-------- The records

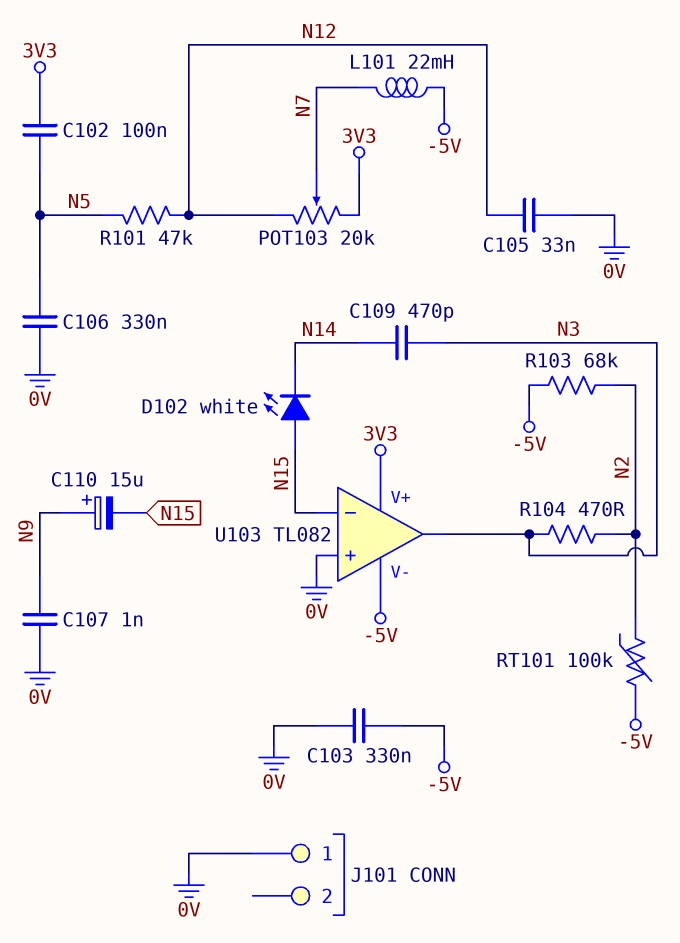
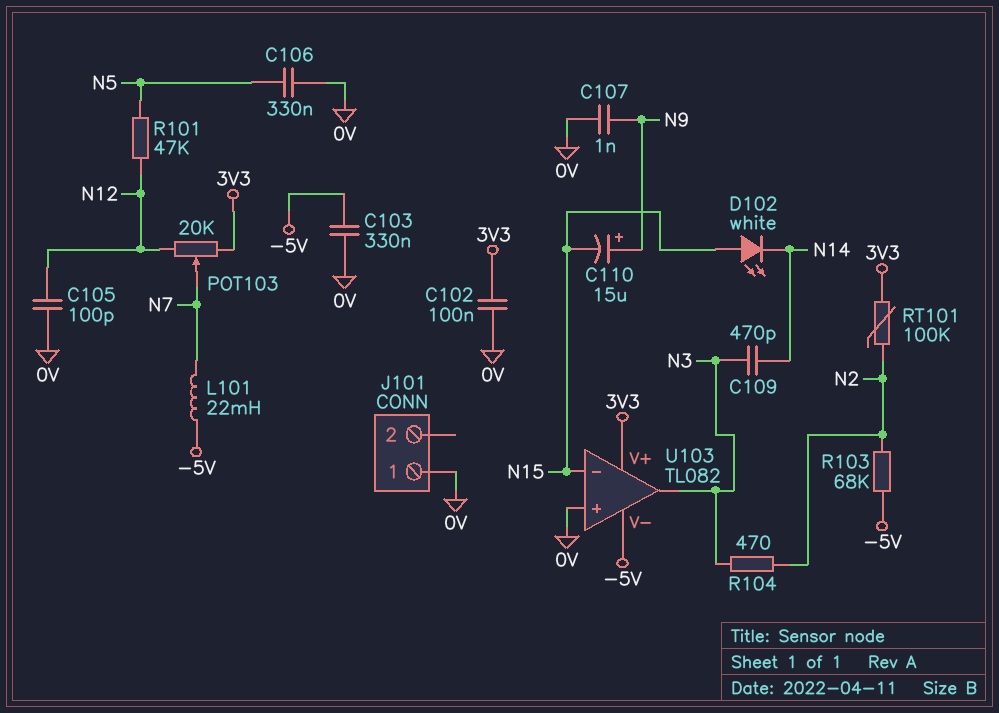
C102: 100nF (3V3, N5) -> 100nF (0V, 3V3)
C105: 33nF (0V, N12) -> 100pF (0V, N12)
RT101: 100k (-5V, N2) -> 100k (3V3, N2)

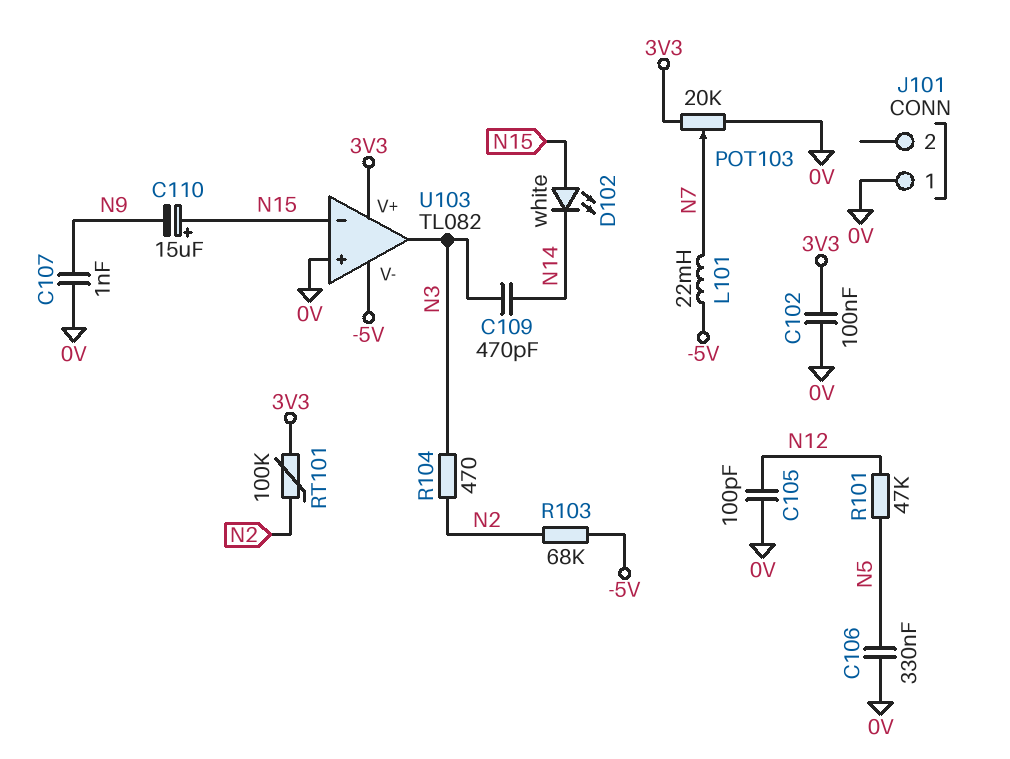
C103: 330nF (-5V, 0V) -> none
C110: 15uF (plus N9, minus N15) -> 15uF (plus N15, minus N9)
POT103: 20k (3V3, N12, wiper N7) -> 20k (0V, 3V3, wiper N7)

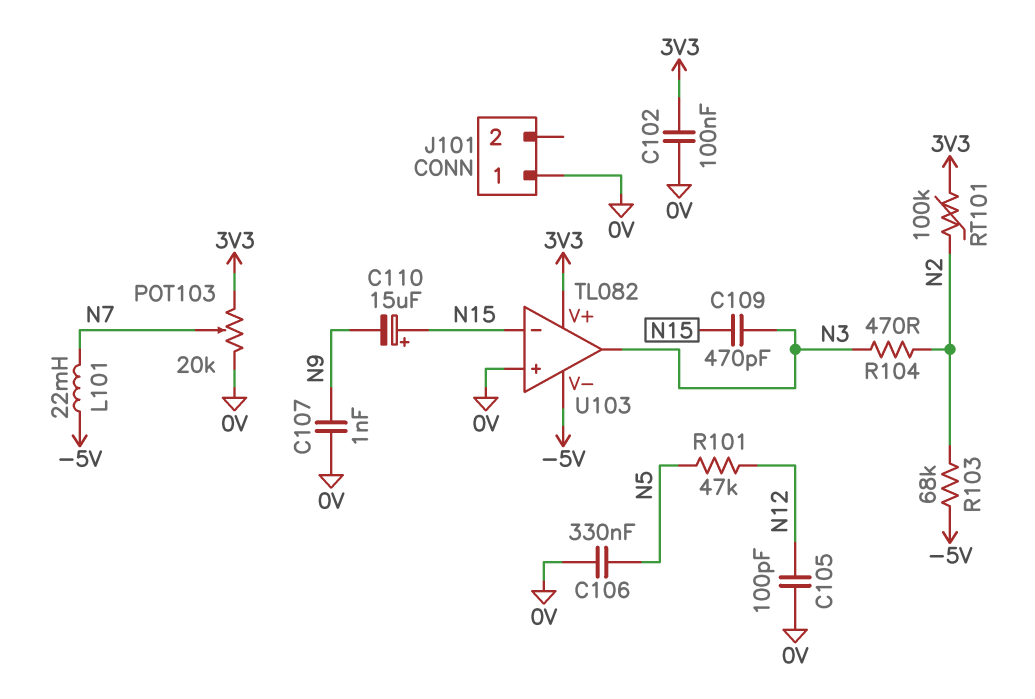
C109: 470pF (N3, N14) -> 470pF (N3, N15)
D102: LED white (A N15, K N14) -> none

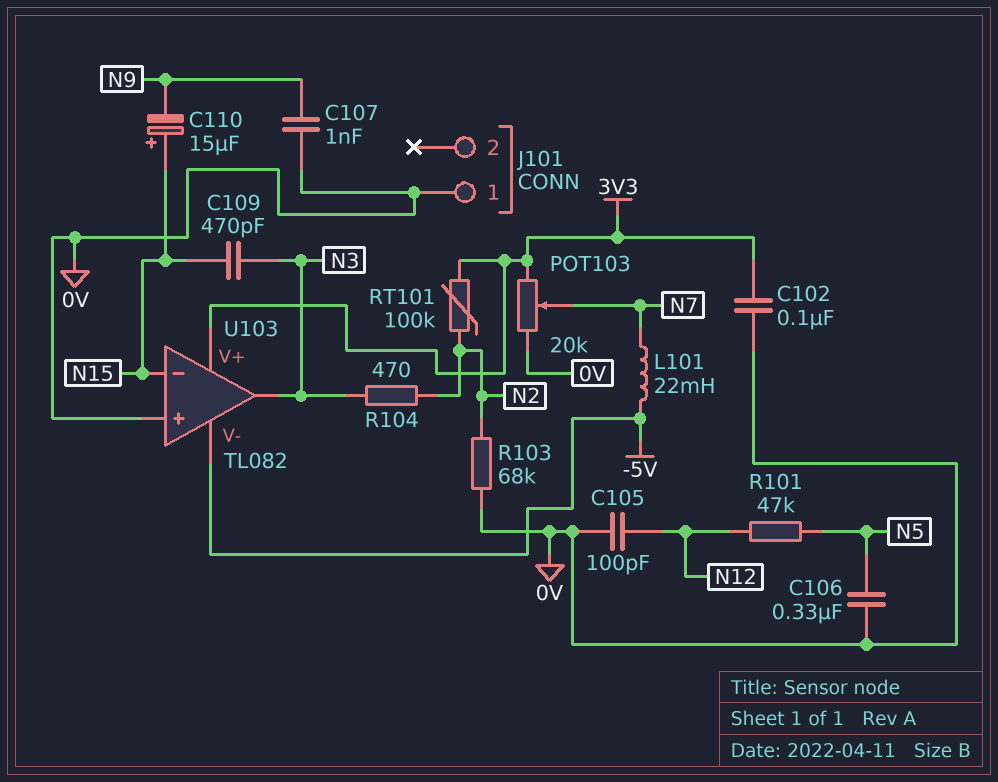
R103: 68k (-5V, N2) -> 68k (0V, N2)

----------------

▸ **Aim of the task**: Retype the data exactly as it stands, but keep the images out of your copy.

▸ **Solution to this problem**:
C102: 100nF (3V3, N5) -> 100nF (0V, 3V3)
C105: 33nF (0V, N12) -> 100pF (0V, N12)
RT101: 100k (-5V, N2) -> 100k (3V3, N2)

C103: 330nF (-5V, 0V) -> none
C110: 15uF (plus N9, minus N15) -> 15uF (plus N15, minus N9)
POT103: 20k (3V3, N12, wiper N7) -> 20k (0V, 3V3, wiper N7)

C109: 470pF (N3, N14) -> 470pF (N3, N15)
D102: LED white (A N15, K N14) -> none

R103: 68k (-5V, N2) -> 68k (0V, N2)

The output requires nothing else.